───── Exercise input ─────
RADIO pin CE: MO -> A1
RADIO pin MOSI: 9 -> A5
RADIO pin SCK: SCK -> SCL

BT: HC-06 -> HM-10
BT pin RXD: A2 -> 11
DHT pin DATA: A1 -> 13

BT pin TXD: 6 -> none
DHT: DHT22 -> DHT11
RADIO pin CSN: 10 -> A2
─────
Task to carry out>
Would you restate word for word every line from the one holding "BT pin RXD: A2 -> 11" to the end of the entries, both ends included?

Written reply>
BT pin RXD: A2 -> 11
DHT pin DATA: A1 -> 13

BT pin TXD: 6 -> none
DHT: DHT22 -> DHT11
RADIO pin CSN: 10 -> A2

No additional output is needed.